Records to use =
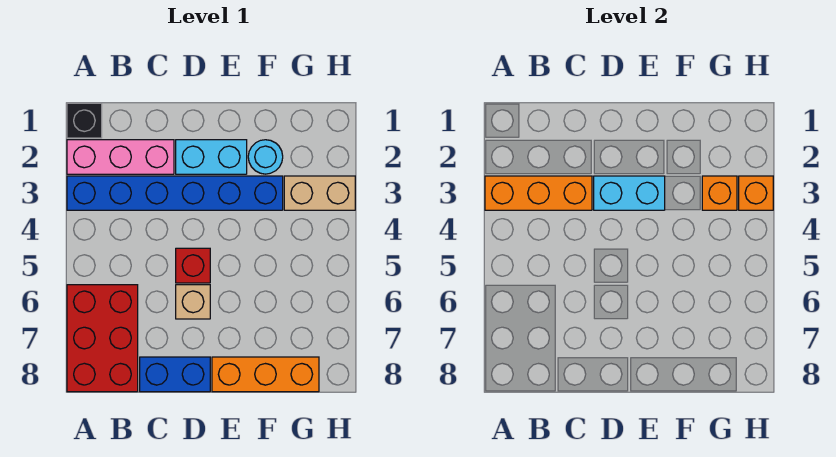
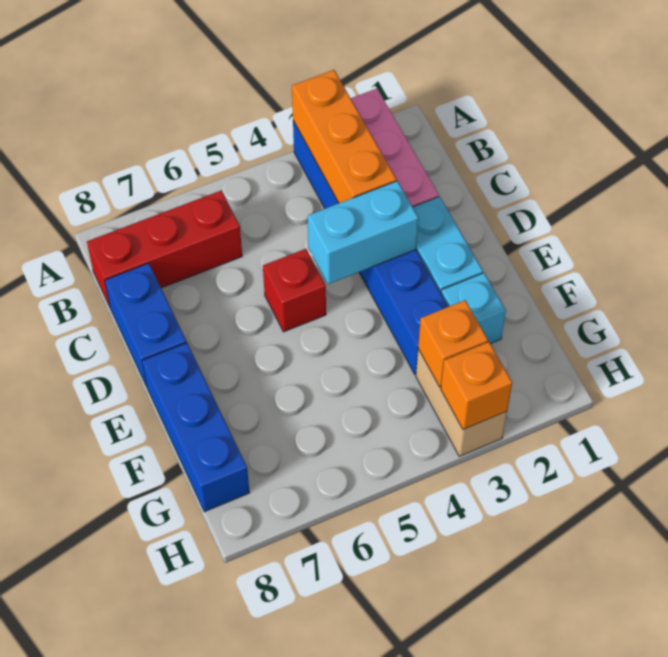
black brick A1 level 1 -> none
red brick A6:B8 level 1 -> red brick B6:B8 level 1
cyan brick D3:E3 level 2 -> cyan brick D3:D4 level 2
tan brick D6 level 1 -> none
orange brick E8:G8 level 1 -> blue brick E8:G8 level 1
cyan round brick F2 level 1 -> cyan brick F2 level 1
==
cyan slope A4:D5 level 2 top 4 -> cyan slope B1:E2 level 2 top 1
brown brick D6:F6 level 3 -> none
---
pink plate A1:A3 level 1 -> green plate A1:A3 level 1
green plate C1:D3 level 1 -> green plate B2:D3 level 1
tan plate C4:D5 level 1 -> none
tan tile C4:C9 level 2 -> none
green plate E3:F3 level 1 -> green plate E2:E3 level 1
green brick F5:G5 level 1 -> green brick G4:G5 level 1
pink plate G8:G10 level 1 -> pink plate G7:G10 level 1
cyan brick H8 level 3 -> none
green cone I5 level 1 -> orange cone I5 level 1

Your task =
Going down the listing above, begin printing at the line with "pink plate A1:A3" and finish with the line with "green cone I5", exactly as they appear.

Expected output =
pink plate A1:A3 level 1 -> green plate A1:A3 level 1
green plate C1:D3 level 1 -> green plate B2:D3 level 1
tan plate C4:D5 level 1 -> none
tan tile C4:C9 level 2 -> none
green plate E3:F3 level 1 -> green plate E2:E3 level 1
green brick F5:G5 level 1 -> green brick G4:G5 level 1
pink plate G8:G10 level 1 -> pink plate G7:G10 level 1
cyan brick H8 level 3 -> none
green cone I5 level 1 -> orange cone I5 level 1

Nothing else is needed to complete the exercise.